### TASK INSTRUCTIONS
Look through the material and copy each line holding "white".

### EXERCISE INPUT
........

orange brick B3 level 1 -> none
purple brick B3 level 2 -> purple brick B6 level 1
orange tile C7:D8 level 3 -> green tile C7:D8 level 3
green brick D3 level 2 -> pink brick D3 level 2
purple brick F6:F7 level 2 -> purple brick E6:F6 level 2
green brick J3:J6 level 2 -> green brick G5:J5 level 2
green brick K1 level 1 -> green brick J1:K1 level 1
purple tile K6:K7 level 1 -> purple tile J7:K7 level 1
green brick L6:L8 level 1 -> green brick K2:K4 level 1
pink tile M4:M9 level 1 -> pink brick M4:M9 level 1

........

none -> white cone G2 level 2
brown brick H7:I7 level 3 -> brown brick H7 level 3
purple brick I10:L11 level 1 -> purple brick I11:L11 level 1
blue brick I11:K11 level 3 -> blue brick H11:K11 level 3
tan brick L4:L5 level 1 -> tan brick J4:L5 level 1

........

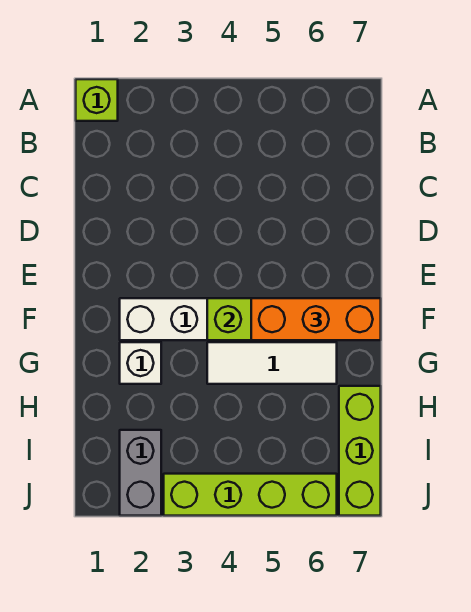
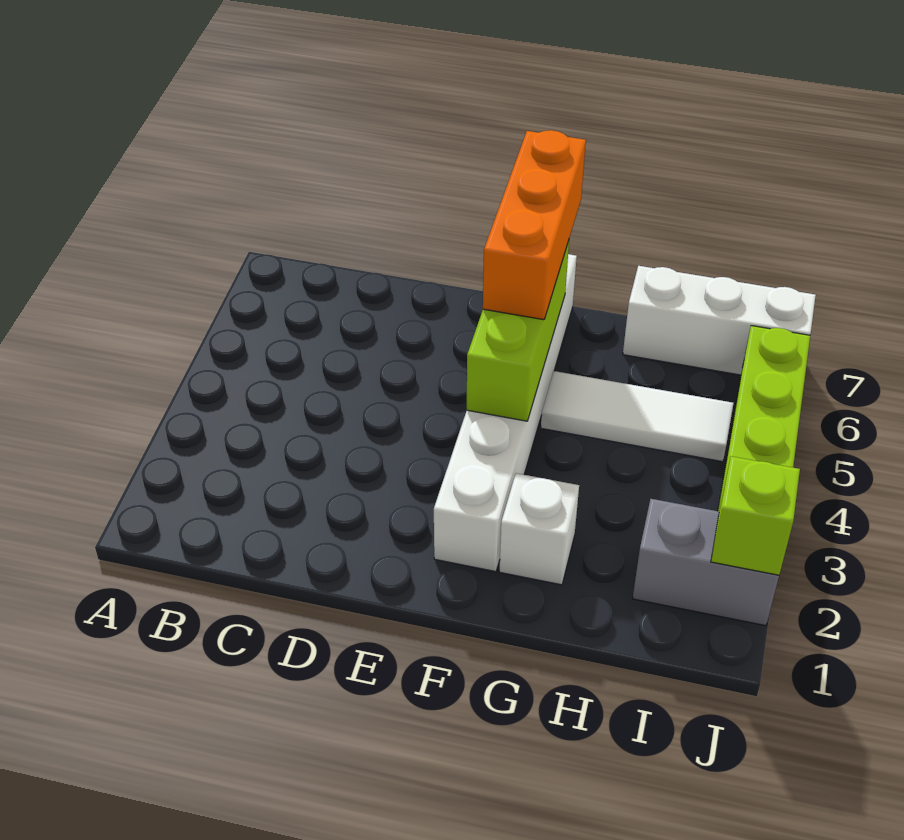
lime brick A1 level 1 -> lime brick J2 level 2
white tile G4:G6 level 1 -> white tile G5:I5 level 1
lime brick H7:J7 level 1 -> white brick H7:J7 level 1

........

### TASK RESULT
none -> white cone G2 level 2
white tile G4:G6 level 1 -> white tile G5:I5 level 1
lime brick H7:J7 level 1 -> white brick H7:J7 level 1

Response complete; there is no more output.